TASK INSTRUCTIONS: Starting at the line with "relocated: bright orange hand weight (no. 2 from left in" and going on through the line with "appeared: black fairy", reproduce each line in the records below exactly and nothing more.

[[ DATA RECORDS, beginning ]]

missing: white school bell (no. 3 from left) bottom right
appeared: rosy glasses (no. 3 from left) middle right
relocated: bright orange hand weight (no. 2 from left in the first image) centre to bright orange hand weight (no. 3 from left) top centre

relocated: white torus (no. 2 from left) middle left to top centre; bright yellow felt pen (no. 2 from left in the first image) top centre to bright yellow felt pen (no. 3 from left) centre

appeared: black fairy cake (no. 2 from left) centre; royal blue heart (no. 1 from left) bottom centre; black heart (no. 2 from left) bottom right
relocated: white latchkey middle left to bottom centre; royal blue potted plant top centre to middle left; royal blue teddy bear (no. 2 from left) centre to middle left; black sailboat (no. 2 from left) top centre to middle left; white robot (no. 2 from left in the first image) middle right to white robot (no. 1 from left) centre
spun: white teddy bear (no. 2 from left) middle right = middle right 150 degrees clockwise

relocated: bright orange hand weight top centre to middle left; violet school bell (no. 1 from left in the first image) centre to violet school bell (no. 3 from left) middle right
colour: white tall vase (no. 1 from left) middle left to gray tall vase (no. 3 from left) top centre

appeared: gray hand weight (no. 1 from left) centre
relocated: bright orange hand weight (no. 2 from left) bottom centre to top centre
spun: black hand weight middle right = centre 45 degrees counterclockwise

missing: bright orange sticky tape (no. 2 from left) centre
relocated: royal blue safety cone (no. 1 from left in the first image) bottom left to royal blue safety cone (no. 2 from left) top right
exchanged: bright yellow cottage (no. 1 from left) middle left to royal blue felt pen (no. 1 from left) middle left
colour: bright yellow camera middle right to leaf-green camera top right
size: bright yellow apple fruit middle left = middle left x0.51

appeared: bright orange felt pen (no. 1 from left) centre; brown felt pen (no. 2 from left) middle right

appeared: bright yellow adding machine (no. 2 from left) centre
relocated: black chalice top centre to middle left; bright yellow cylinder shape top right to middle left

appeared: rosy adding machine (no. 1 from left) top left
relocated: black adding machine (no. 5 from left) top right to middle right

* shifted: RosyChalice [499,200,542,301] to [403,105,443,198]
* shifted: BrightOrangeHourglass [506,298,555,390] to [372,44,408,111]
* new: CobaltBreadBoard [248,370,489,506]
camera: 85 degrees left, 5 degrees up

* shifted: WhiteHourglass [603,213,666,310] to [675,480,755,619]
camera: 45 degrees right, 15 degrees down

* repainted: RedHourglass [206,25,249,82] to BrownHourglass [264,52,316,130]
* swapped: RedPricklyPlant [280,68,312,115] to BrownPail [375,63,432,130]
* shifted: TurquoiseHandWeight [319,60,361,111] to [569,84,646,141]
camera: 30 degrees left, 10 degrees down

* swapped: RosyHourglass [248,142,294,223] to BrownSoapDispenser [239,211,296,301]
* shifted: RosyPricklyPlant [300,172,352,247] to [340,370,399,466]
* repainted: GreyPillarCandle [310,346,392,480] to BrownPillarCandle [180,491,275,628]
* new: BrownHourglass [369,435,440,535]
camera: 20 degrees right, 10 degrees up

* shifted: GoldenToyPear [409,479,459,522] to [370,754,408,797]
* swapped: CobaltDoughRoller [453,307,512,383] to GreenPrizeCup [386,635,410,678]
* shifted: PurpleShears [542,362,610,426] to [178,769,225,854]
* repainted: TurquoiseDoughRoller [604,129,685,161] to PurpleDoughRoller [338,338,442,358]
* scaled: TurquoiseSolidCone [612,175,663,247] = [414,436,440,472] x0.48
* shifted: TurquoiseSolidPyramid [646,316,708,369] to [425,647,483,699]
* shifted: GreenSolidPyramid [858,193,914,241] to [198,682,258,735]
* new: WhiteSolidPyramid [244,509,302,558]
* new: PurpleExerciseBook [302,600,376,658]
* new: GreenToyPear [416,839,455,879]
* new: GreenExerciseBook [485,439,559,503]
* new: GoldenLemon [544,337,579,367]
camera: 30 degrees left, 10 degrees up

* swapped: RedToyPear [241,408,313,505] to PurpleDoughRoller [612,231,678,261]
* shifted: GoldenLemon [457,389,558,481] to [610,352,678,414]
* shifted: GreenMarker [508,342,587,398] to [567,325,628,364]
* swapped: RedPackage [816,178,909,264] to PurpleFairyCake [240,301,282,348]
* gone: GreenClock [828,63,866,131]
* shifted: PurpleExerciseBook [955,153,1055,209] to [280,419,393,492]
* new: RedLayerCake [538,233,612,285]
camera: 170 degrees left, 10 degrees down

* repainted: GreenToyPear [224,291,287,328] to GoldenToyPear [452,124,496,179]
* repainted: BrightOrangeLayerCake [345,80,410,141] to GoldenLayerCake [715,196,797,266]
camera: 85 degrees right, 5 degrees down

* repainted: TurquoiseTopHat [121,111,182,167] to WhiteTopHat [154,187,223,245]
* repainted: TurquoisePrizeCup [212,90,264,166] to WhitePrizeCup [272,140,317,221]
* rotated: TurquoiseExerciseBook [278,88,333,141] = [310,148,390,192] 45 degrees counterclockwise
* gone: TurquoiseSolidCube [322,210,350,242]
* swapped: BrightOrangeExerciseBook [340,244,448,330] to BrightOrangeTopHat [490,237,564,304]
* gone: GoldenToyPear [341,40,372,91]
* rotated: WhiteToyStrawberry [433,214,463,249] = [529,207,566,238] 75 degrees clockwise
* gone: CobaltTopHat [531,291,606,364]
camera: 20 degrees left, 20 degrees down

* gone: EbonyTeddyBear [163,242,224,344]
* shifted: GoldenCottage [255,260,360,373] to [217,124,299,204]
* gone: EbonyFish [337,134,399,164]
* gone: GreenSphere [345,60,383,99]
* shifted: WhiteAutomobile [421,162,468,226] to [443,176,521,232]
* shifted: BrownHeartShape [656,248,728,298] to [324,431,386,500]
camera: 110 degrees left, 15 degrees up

[[ DATA RECORDS, end ]]

ANSWER TO THE PROBLEM:
relocated: bright orange hand weight (no. 2 from left in the first image) centre to bright orange hand weight (no. 3 from left) top centre

relocated: white torus (no. 2 from left) middle left to top centre; bright yellow felt pen (no. 2 from left in the first image) top centre to bright yellow felt pen (no. 3 from left) centre

appeared: black fairy cake (no. 2 from left) centre; royal blue heart (no. 1 from left) bottom centre; black heart (no. 2 from left) bottom right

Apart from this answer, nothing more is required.